**DATA TO PROCESS:**

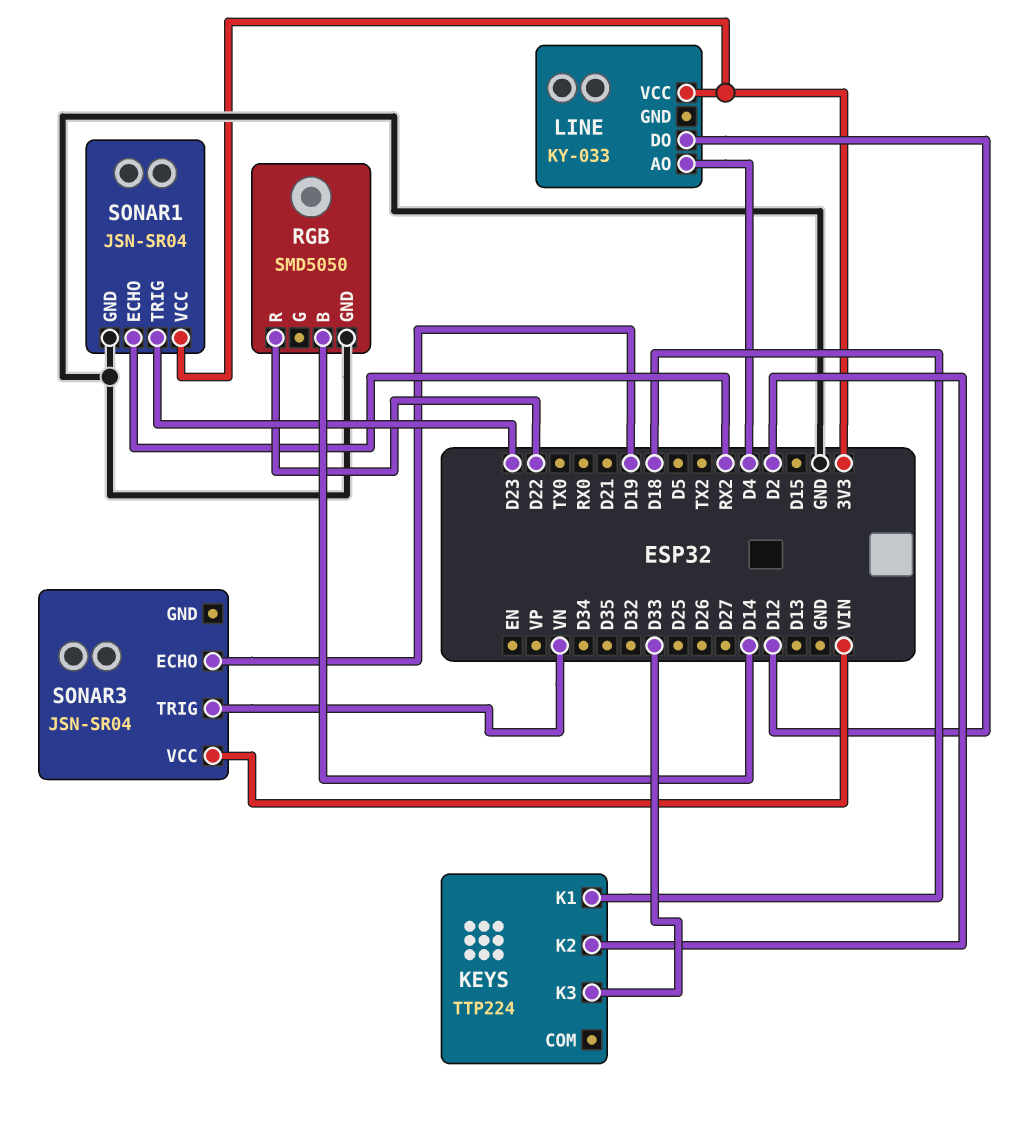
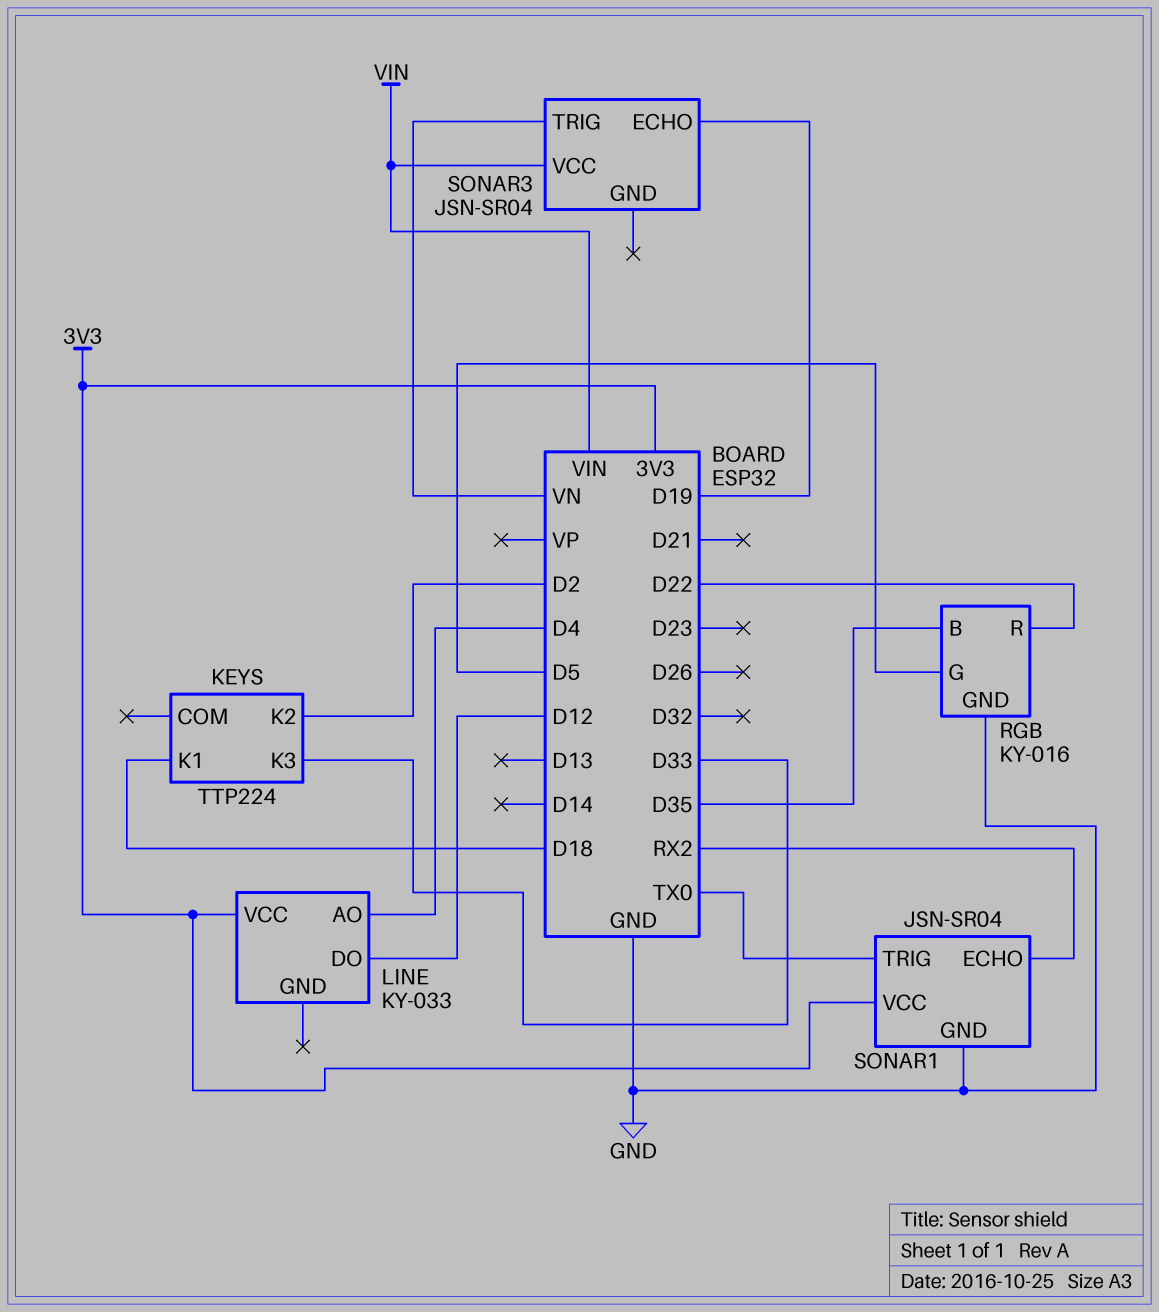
RGB: SMD5050 -> KY-016
RGB pin B: D14 -> D35
RGB pin G: none -> D5
SONAR1 pin TRIG: D23 -> TX0

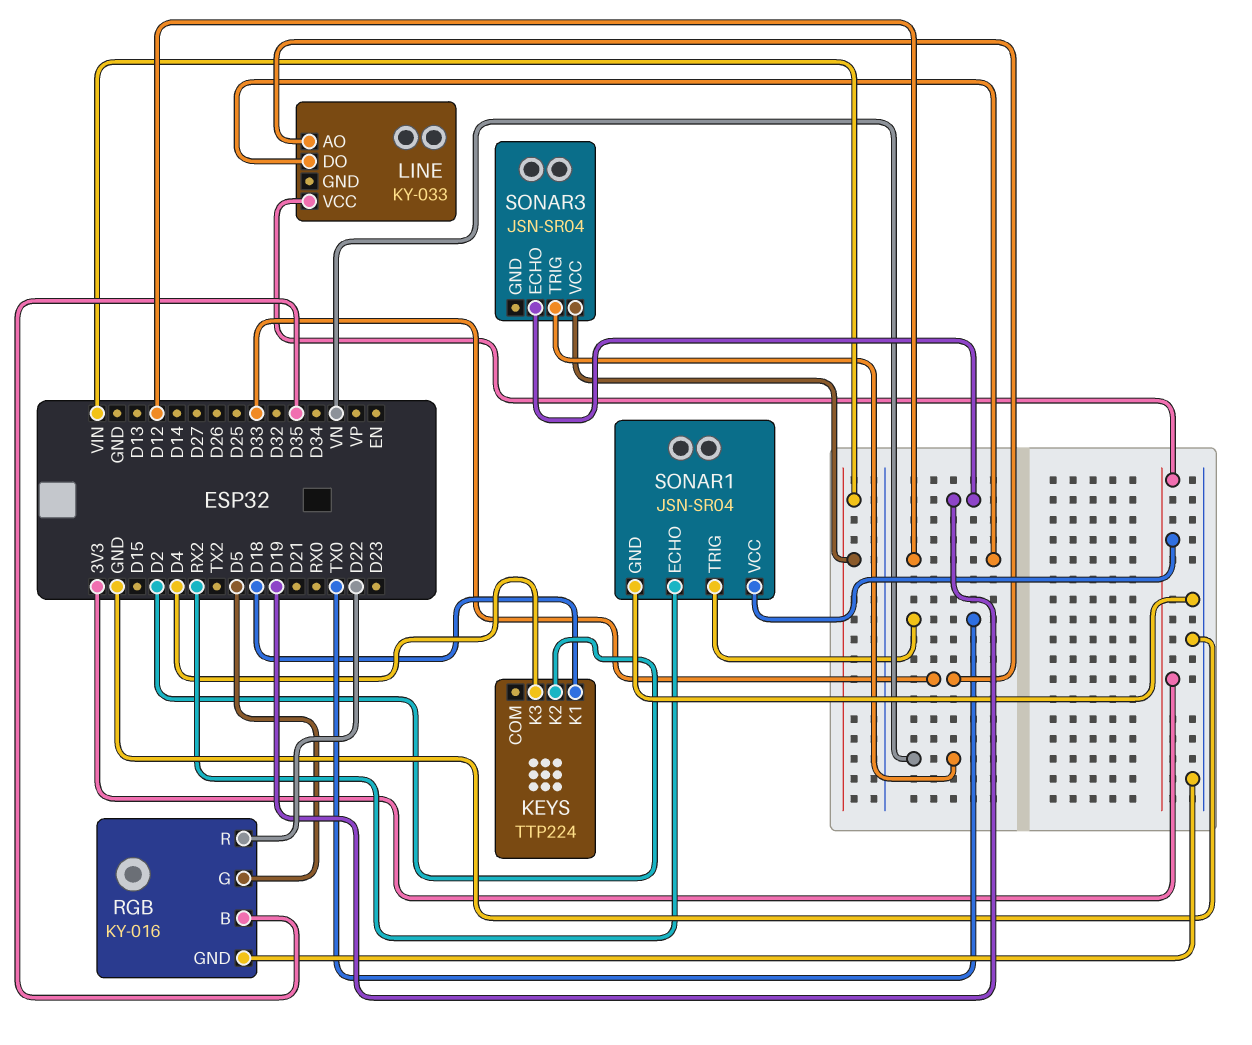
KEYS pin K3: D33 -> D4
LINE pin AO: D4 -> D33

**THE PROBLEM:**
Copy the whole of the material above exactly, and exclude every picture.

**RESPONSE FOR THIS EXERCISE:**
RGB: SMD5050 -> KY-016
RGB pin B: D14 -> D35
RGB pin G: none -> D5
SONAR1 pin TRIG: D23 -> TX0

KEYS pin K3: D33 -> D4
LINE pin AO: D4 -> D33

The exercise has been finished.